- WHAT THIS TASK INVOLVES:
For each line of the data below, test for "white". Report only the number of lines that pass.

- TASK MATERIAL:
--

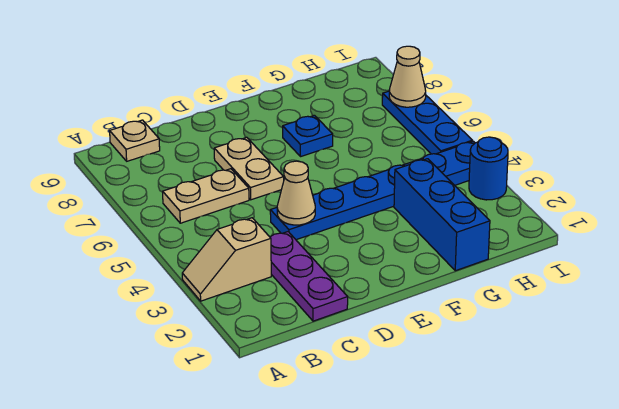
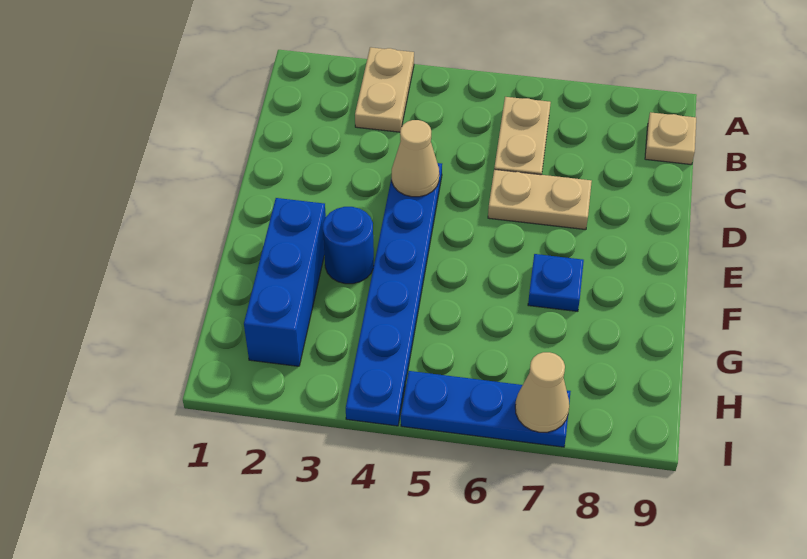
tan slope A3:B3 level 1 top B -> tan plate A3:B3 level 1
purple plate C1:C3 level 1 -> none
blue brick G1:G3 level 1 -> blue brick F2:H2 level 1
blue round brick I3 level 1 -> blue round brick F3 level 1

--

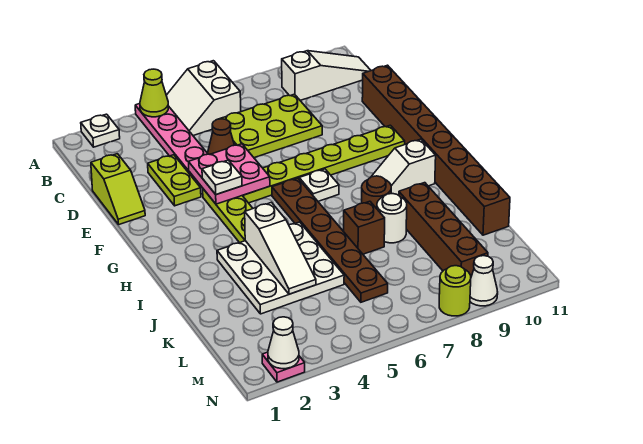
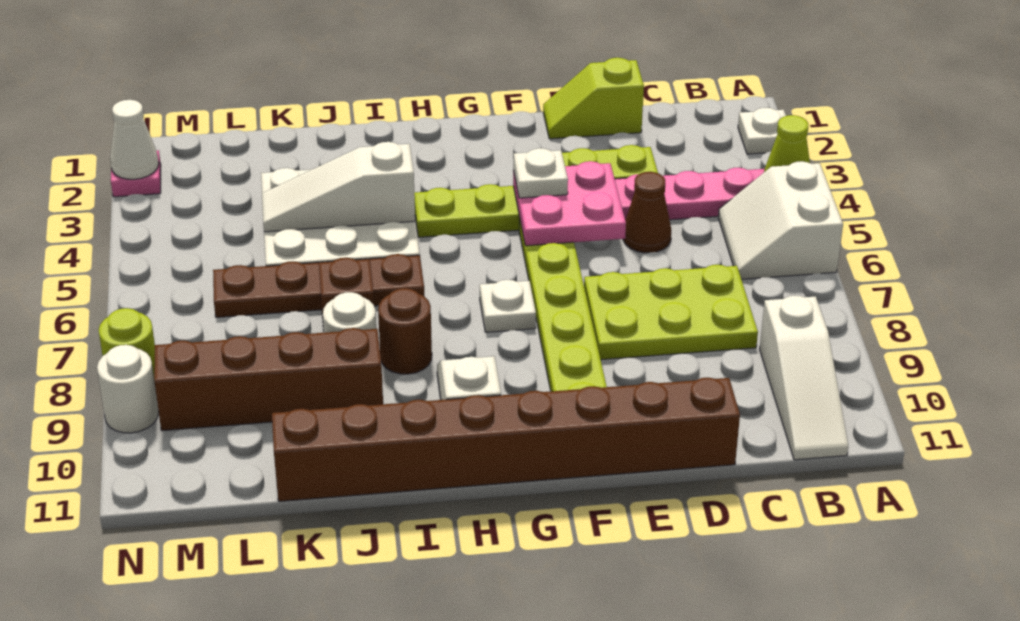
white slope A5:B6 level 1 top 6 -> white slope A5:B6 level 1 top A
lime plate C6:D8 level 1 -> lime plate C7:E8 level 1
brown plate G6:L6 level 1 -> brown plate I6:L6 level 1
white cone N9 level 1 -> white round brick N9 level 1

--

- SOLVED PROBLEM:
2